The span to repeat in the listing below runs from the line containing "The red bell" to the line containing "Herz/rot <353,131,69,59> ->", inclusive. Repeat it exactly, and only it.
=== Begin Enclosure ===
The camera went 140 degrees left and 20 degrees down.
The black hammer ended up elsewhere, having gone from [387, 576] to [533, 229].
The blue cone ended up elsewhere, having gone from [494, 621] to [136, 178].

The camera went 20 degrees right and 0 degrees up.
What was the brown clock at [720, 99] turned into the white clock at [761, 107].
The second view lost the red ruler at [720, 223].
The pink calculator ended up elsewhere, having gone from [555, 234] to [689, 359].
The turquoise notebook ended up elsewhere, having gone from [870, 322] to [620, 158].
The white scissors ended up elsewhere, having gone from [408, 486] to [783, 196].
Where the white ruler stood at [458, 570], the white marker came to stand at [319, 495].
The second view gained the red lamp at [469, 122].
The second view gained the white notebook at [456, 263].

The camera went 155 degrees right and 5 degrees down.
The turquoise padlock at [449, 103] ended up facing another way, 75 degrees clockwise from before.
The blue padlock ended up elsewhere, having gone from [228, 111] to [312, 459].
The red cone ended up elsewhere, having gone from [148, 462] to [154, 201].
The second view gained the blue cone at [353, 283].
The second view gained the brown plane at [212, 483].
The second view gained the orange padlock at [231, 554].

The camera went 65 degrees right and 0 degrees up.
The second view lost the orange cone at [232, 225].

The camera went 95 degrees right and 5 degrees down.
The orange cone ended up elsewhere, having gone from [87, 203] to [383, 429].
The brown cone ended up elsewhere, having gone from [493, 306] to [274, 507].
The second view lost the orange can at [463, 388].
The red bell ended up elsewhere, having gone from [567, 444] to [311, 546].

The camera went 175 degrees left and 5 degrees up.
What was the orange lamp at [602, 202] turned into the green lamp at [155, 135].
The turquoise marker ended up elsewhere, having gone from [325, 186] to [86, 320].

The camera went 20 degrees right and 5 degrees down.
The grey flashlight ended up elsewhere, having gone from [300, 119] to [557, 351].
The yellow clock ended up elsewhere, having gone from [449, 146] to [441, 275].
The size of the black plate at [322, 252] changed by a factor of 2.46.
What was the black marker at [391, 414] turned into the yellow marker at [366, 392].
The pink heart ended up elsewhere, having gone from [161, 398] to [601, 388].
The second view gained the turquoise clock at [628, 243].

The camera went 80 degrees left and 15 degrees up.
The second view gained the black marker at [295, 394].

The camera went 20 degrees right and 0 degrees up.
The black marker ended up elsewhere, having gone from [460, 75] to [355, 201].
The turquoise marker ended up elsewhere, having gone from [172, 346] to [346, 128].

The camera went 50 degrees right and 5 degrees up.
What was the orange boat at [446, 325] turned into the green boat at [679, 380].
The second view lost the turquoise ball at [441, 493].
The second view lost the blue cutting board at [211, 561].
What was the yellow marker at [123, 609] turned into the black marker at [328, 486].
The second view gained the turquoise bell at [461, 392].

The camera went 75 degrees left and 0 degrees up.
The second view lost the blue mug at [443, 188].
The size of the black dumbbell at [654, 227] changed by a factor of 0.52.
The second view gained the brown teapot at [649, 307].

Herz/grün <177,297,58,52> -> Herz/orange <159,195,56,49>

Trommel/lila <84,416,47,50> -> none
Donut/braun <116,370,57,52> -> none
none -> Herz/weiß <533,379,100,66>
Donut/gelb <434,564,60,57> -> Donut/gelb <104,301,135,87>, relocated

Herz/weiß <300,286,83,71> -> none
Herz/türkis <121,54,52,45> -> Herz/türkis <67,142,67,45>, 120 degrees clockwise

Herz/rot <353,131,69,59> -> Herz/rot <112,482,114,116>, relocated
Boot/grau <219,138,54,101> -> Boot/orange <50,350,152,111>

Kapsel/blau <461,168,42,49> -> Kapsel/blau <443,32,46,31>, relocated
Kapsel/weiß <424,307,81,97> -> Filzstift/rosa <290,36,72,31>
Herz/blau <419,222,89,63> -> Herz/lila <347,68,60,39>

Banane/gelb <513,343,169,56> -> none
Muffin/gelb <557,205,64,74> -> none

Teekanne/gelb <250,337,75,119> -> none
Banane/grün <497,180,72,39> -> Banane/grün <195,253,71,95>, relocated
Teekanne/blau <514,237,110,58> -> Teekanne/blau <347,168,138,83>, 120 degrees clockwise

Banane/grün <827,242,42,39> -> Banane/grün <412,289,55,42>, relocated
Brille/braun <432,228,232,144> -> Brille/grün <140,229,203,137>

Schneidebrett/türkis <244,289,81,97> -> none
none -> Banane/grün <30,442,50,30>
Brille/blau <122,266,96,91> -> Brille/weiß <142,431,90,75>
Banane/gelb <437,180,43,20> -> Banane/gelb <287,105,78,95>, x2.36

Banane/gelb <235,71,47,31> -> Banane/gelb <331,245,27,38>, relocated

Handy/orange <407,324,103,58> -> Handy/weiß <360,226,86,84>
=== End Enclosure ===
SOLVED PROBLEM:
The red bell ended up elsewhere, having gone from [567, 444] to [311, 546].

The camera went 175 degrees left and 5 degrees up.
What was the orange lamp at [602, 202] turned into the green lamp at [155, 135].
The turquoise marker ended up elsewhere, having gone from [325, 186] to [86, 320].

The camera went 20 degrees right and 5 degrees down.
The grey flashlight ended up elsewhere, having gone from [300, 119] to [557, 351].
The yellow clock ended up elsewhere, having gone from [449, 146] to [441, 275].
The size of the black plate at [322, 252] changed by a factor of 2.46.
What was the black marker at [391, 414] turned into the yellow marker at [366, 392].
The pink heart ended up elsewhere, having gone from [161, 398] to [601, 388].
The second view gained the turquoise clock at [628, 243].

The camera went 80 degrees left and 15 degrees up.
The second view gained the black marker at [295, 394].

The camera went 20 degrees right and 0 degrees up.
The black marker ended up elsewhere, having gone from [460, 75] to [355, 201].
The turquoise marker ended up elsewhere, having gone from [172, 346] to [346, 128].

The camera went 50 degrees right and 5 degrees up.
What was the orange boat at [446, 325] turned into the green boat at [679, 380].
The second view lost the turquoise ball at [441, 493].
The second view lost the blue cutting board at [211, 561].
What was the yellow marker at [123, 609] turned into the black marker at [328, 486].
The second view gained the turquoise bell at [461, 392].

The camera went 75 degrees left and 0 degrees up.
The second view lost the blue mug at [443, 188].
The size of the black dumbbell at [654, 227] changed by a factor of 0.52.
The second view gained the brown teapot at [649, 307].

Herz/grün <177,297,58,52> -> Herz/orange <159,195,56,49>

Trommel/lila <84,416,47,50> -> none
Donut/braun <116,370,57,52> -> none
none -> Herz/weiß <533,379,100,66>
Donut/gelb <434,564,60,57> -> Donut/gelb <104,301,135,87>, relocated

Herz/weiß <300,286,83,71> -> none
Herz/türkis <121,54,52,45> -> Herz/türkis <67,142,67,45>, 120 degrees clockwise

Herz/rot <353,131,69,59> -> Herz/rot <112,482,114,116>, relocated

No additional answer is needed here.